## Data segment
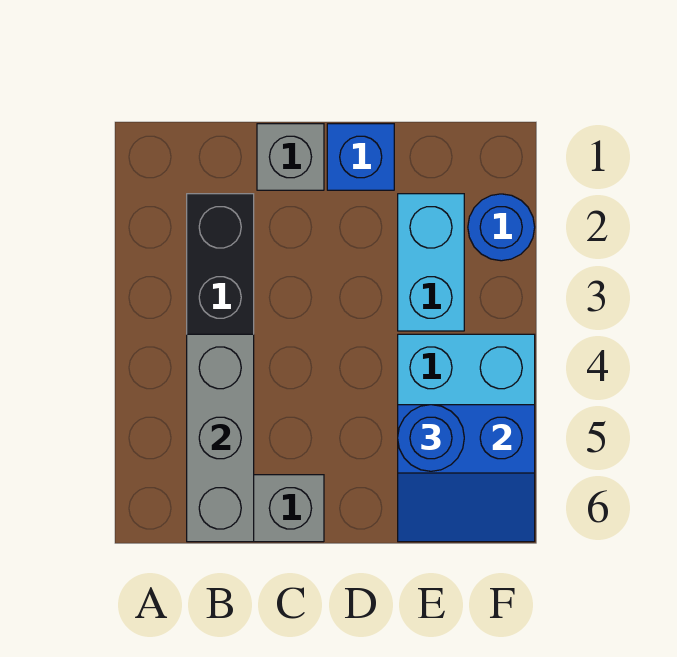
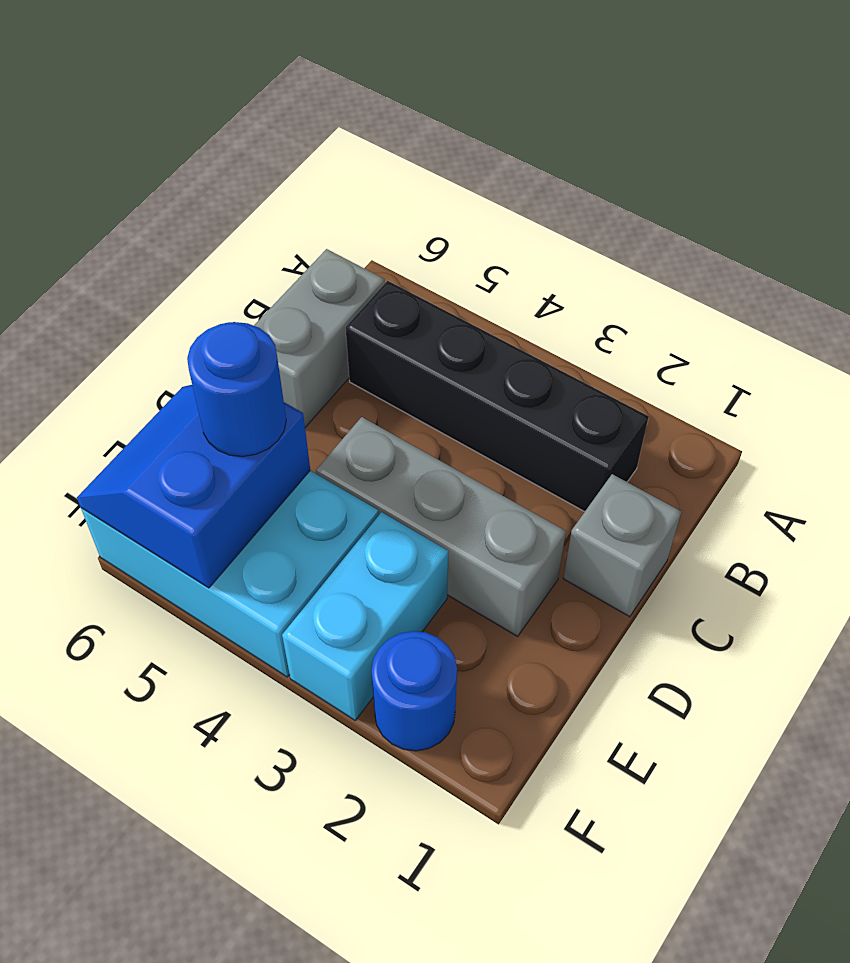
grey brick B4:B6 level 2 -> grey brick D2:D4 level 1
blue brick D1 level 1 -> none
cyan brick E2:E3 level 1 -> cyan brick E3:F3 level 1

## Aim of the task
All of the data above needs to be given again exactly. Leave out each image.

## Task solution
grey brick B4:B6 level 2 -> grey brick D2:D4 level 1
blue brick D1 level 1 -> none
cyan brick E2:E3 level 1 -> cyan brick E3:F3 level 1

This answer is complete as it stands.